WHAT IS REQUIRED
Using the listing below, set down each line from the line containing "D1: schottky 1N5819 (A VX, K T20) -> none" through the line containing "IC48: NOT 74HC14", both ends included, exactly and with nothing added.

PROVIDED INFORMATION
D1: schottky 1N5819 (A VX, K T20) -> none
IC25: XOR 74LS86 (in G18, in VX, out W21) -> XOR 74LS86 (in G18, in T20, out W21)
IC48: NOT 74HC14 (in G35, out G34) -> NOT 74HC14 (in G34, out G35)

--

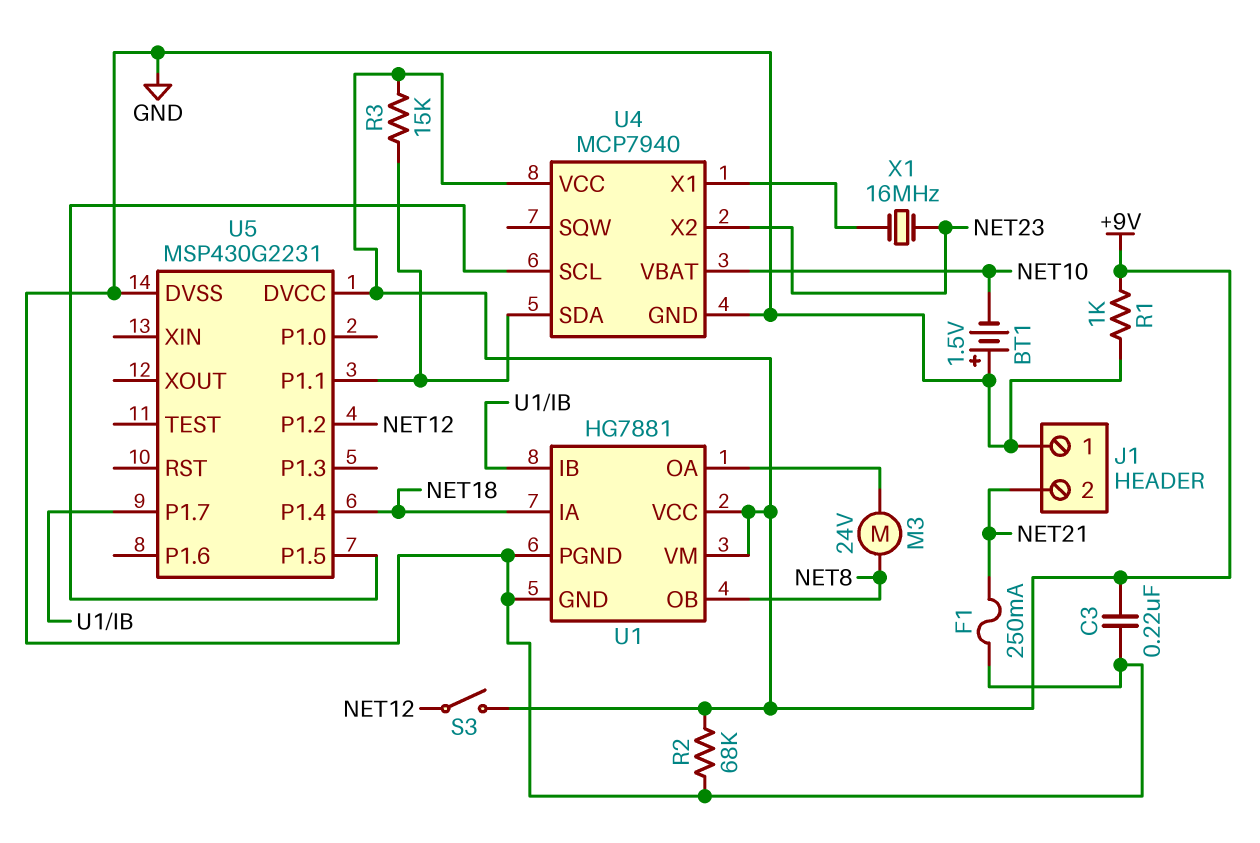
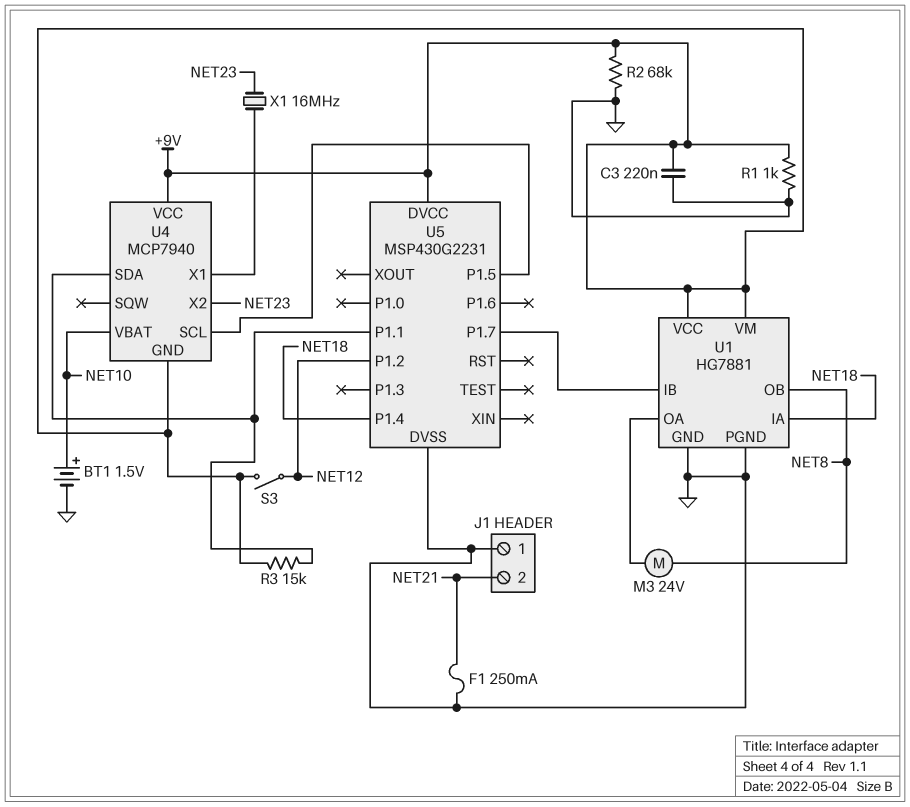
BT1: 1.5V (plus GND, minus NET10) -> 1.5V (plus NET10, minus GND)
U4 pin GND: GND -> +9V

WRITTEN ANSWER
D1: schottky 1N5819 (A VX, K T20) -> none
IC25: XOR 74LS86 (in G18, in VX, out W21) -> XOR 74LS86 (in G18, in T20, out W21)
IC48: NOT 74HC14 (in G35, out G34) -> NOT 74HC14 (in G34, out G35)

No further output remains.